▸ **DIRECTIONS FOR THIS TASK**
Format the part of the listing that opens with the line containing "green square at" and closes with the line containing "gray line at" as a JSON list of strings, one string per line, leaving out any blank lines.

[Collection entries]
+ + + + +
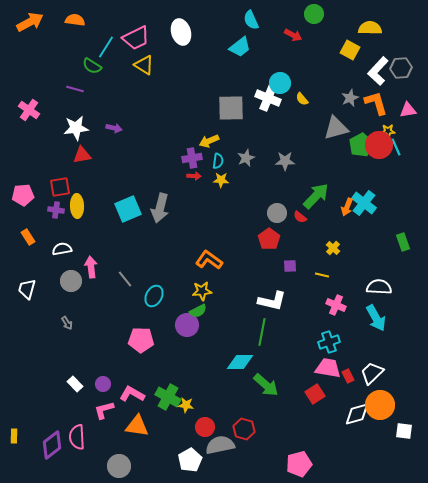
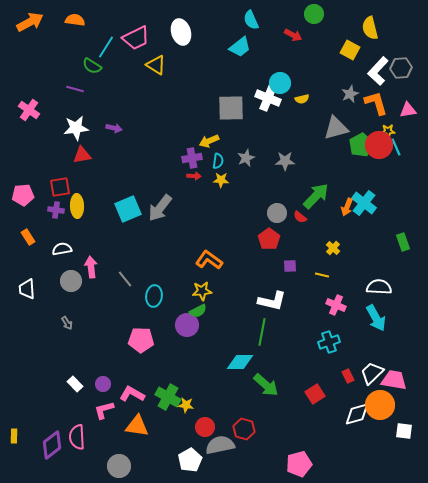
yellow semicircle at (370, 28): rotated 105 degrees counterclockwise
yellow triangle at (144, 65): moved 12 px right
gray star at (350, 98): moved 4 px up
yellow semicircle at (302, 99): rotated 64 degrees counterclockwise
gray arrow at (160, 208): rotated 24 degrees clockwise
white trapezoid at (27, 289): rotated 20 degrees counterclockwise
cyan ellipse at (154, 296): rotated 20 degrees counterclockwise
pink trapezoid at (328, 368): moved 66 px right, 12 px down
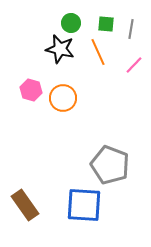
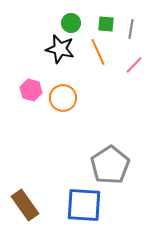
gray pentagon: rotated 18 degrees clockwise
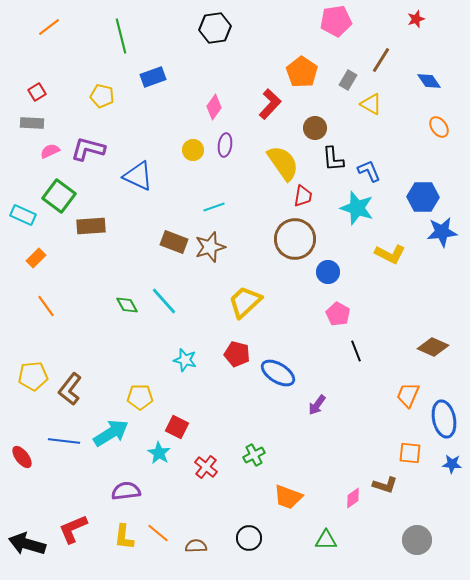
+ + + + +
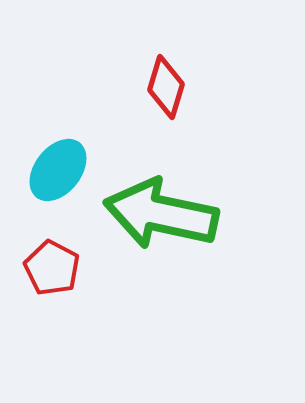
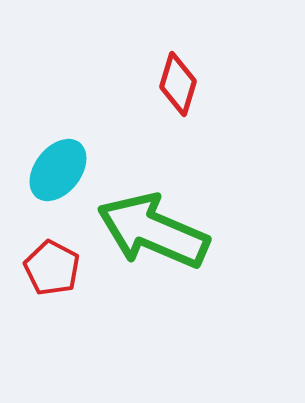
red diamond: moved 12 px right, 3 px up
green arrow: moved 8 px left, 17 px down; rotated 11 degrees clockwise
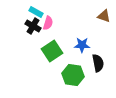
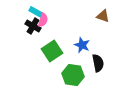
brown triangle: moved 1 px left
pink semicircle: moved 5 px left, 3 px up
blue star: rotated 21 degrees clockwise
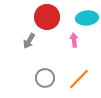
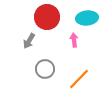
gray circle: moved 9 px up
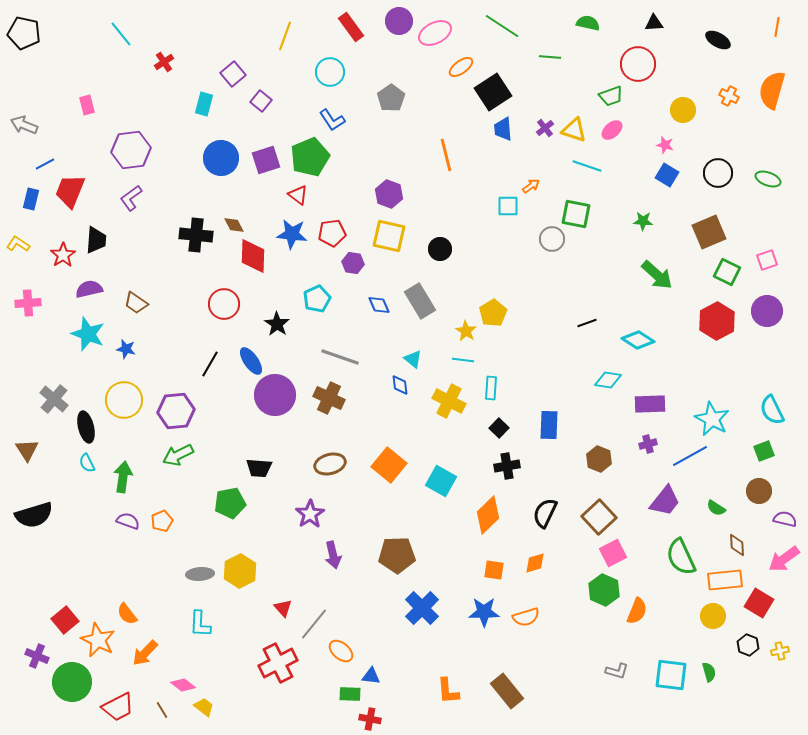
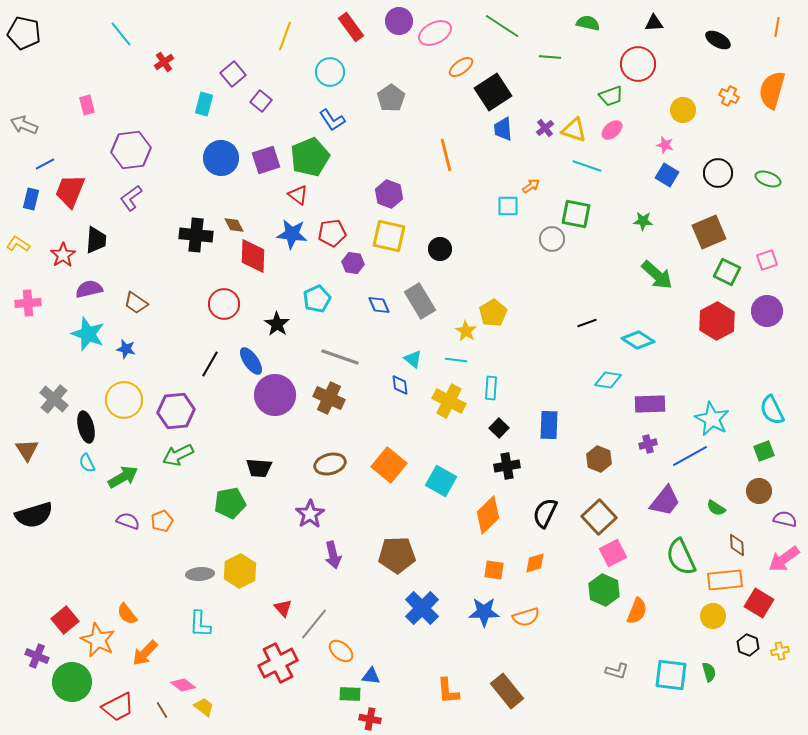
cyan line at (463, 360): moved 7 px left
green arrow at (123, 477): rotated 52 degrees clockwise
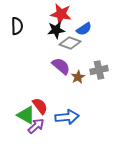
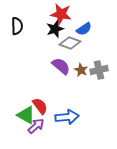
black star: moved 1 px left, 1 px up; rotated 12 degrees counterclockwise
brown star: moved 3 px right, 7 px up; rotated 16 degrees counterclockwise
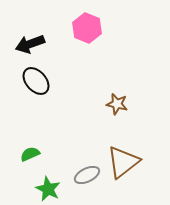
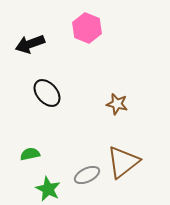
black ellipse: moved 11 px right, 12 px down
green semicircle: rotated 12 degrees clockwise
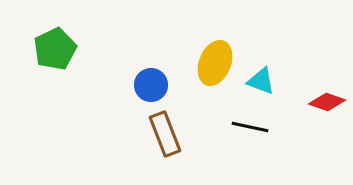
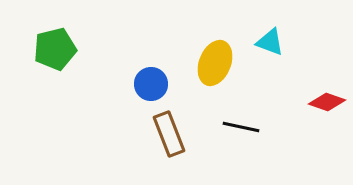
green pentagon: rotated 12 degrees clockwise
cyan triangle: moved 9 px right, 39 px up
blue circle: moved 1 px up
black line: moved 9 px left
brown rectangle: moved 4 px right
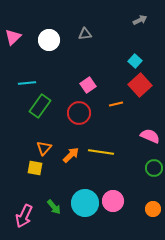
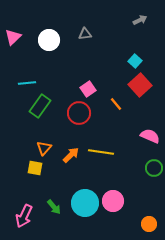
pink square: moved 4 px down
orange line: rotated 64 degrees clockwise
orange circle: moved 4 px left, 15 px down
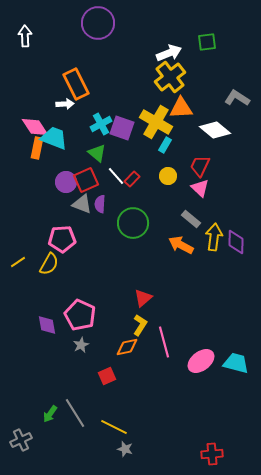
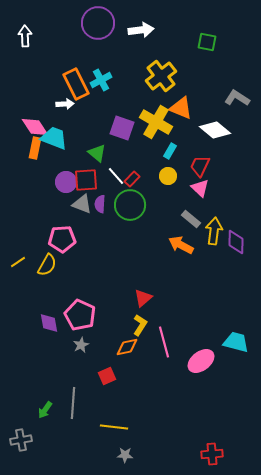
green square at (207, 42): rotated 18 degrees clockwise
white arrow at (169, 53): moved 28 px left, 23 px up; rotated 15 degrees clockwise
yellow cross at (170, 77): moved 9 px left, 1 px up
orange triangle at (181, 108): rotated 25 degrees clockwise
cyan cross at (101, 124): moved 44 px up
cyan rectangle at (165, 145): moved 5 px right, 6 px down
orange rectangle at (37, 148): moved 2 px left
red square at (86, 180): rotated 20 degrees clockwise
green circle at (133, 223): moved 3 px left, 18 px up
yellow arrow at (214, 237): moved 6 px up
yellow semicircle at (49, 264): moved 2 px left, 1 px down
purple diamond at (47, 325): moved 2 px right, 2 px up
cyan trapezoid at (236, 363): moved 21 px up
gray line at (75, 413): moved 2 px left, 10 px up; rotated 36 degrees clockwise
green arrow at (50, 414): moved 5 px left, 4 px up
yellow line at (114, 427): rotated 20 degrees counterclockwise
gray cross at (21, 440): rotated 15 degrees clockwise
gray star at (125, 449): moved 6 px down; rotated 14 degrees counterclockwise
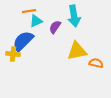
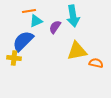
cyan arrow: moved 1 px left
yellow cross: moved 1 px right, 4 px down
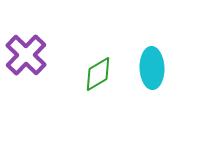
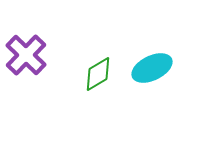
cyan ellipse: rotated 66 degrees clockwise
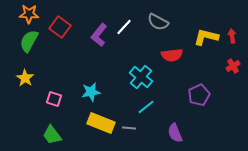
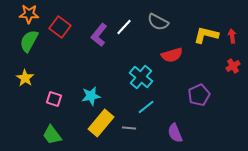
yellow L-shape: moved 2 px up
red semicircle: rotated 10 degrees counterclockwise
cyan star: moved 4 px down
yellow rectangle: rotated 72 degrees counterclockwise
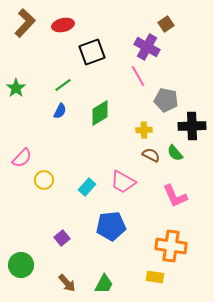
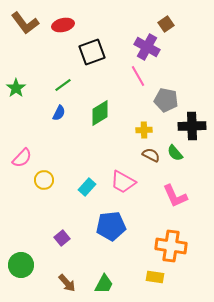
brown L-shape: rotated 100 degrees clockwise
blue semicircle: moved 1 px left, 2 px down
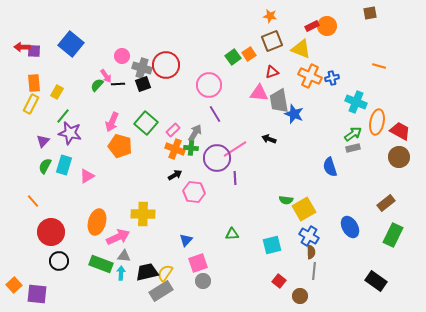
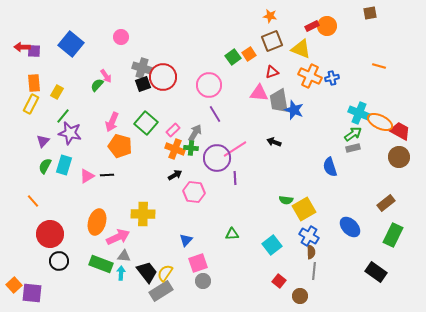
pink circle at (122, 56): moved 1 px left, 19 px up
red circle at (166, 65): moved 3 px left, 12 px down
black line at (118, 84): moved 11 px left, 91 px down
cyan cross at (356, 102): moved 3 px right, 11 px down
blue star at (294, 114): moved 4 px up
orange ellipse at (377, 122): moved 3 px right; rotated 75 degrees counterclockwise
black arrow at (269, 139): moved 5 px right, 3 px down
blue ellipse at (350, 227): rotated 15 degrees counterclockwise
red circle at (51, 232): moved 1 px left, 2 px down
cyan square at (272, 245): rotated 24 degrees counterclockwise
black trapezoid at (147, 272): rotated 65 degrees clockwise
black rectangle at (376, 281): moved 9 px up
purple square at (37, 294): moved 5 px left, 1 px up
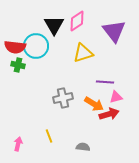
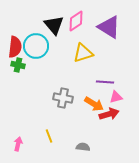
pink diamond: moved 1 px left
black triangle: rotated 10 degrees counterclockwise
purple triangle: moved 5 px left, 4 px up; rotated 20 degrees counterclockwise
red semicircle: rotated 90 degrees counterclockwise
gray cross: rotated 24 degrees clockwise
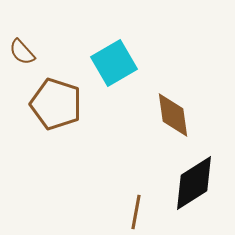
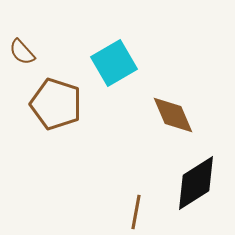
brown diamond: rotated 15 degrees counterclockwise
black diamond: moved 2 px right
+ + + + +
▸ **ANSWER TO THIS TASK**
[
  "green square at (207, 42): rotated 18 degrees clockwise",
  "white arrow at (169, 53): moved 28 px left, 23 px up; rotated 15 degrees clockwise",
  "yellow cross at (170, 77): moved 9 px left, 1 px up",
  "orange triangle at (181, 108): rotated 25 degrees clockwise",
  "cyan cross at (101, 124): moved 44 px up",
  "cyan rectangle at (165, 145): moved 5 px right, 6 px down",
  "orange rectangle at (37, 148): moved 2 px left",
  "red square at (86, 180): rotated 20 degrees clockwise",
  "green circle at (133, 223): moved 3 px left, 18 px up",
  "yellow arrow at (214, 237): moved 6 px up",
  "yellow semicircle at (49, 264): moved 2 px left, 1 px down",
  "purple diamond at (47, 325): moved 2 px right, 2 px up",
  "cyan trapezoid at (236, 363): moved 21 px up",
  "gray line at (75, 413): moved 2 px left, 10 px up; rotated 36 degrees clockwise"
]